START RECORDS PROVIDED

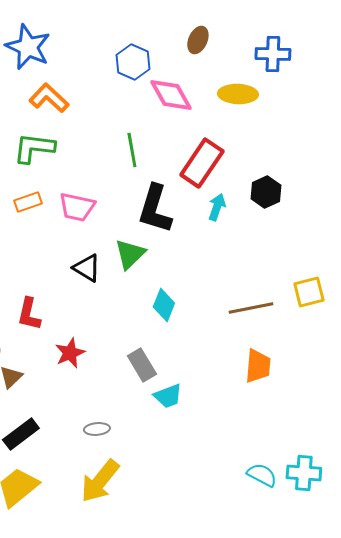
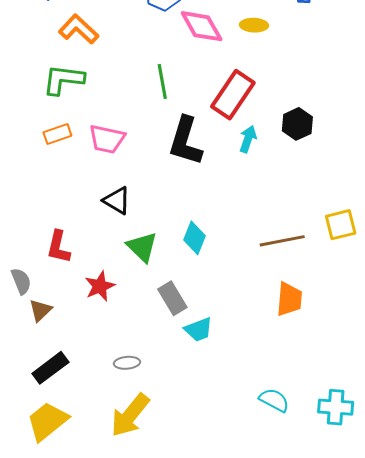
yellow ellipse: (238, 94) -> (254, 25), moved, size x0.7
green triangle: (130, 254) -> (142, 247), moved, turned -32
cyan semicircle: (262, 475) -> (274, 400), moved

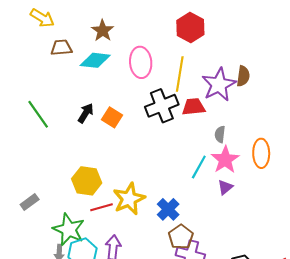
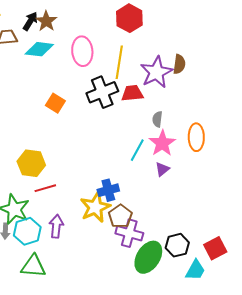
black arrow: (86, 113) -> (30, 21), moved
yellow star: (129, 199) -> (95, 207), moved
blue cross: (168, 209) -> (108, 190), turned 30

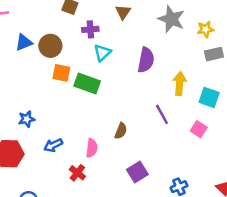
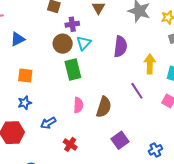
brown circle: (50, 46) -> (63, 44), moved
orange square: (61, 73) -> (25, 75), moved
green rectangle: (87, 83) -> (73, 70), turned 60
brown semicircle: (121, 131) -> (104, 107), size x1.5
pink semicircle: (92, 148) -> (78, 105), moved

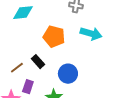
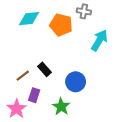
cyan arrow: (91, 34) -> (99, 40), turned -75
orange pentagon: (54, 37) -> (61, 25), moved

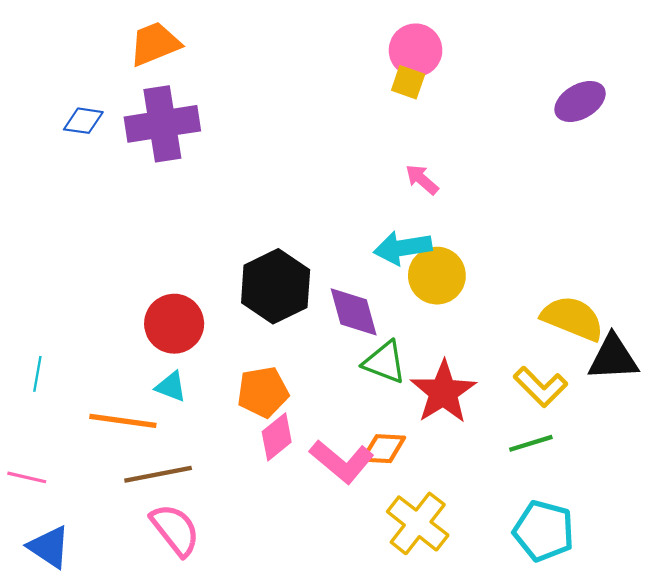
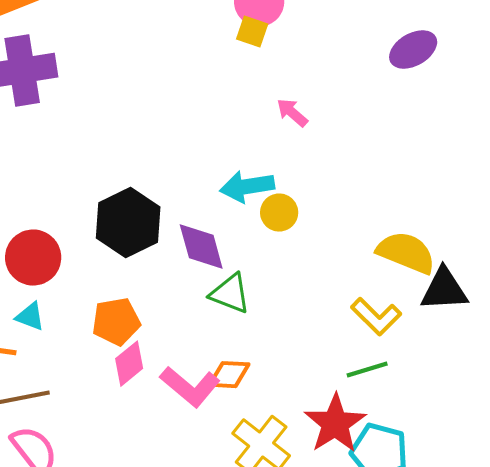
pink arrow: (422, 179) -> (292, 113), moved
yellow circle: (437, 276) -> (279, 213), size x0.7
red star: (443, 392) -> (335, 424), moved

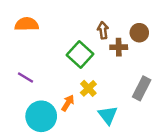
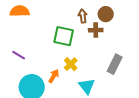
brown circle: (139, 33) -> (106, 14), moved
green square: (80, 55) -> (64, 36), turned -30

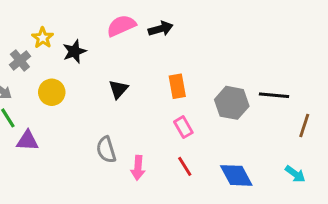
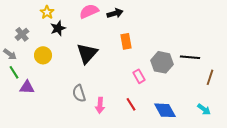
yellow star: (43, 38) -> (47, 12), moved
orange rectangle: (177, 86) -> (126, 41), moved
black triangle: (118, 89) -> (87, 53), size x1.6
pink rectangle: (183, 127) -> (139, 76), moved

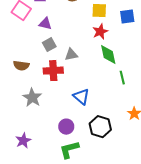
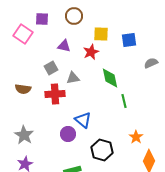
purple triangle: (45, 24) -> (64, 46), moved
red star: (100, 32) -> (91, 52), moved
gray star: (32, 98) -> (24, 135), moved
purple circle: (66, 127) -> (68, 134), moved

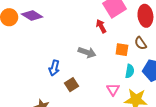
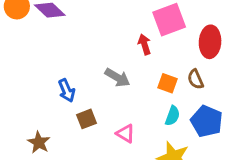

END RECORDS PROVIDED

BRIEF: Your reply should consist of the data, transcribed exactly, and should hold no pictures.

TASK RESULT:
yellow ellipse: (238, 94) -> (254, 25), moved, size x0.7
green triangle: (130, 254) -> (142, 247), moved, turned -32
cyan semicircle: (262, 475) -> (274, 400), moved

black arrow: (86, 113) -> (30, 21), moved
yellow star: (129, 199) -> (95, 207), moved
blue cross: (168, 209) -> (108, 190), turned 30

brown circle: (50, 46) -> (63, 44), moved
orange square: (61, 73) -> (25, 75), moved
green rectangle: (87, 83) -> (73, 70), turned 60
brown semicircle: (121, 131) -> (104, 107), size x1.5
pink semicircle: (92, 148) -> (78, 105), moved

cyan arrow: (91, 34) -> (99, 40), turned -75
orange pentagon: (54, 37) -> (61, 25), moved

pink arrow: (422, 179) -> (292, 113), moved
yellow circle: (437, 276) -> (279, 213), size x0.7
red star: (443, 392) -> (335, 424), moved

brown circle: (139, 33) -> (106, 14), moved
green square: (80, 55) -> (64, 36), turned -30

yellow star: (43, 38) -> (47, 12), moved
orange rectangle: (177, 86) -> (126, 41), moved
black triangle: (118, 89) -> (87, 53), size x1.6
pink rectangle: (183, 127) -> (139, 76), moved

purple triangle: (45, 24) -> (64, 46), moved
red star: (100, 32) -> (91, 52), moved
gray star: (32, 98) -> (24, 135), moved
purple circle: (66, 127) -> (68, 134), moved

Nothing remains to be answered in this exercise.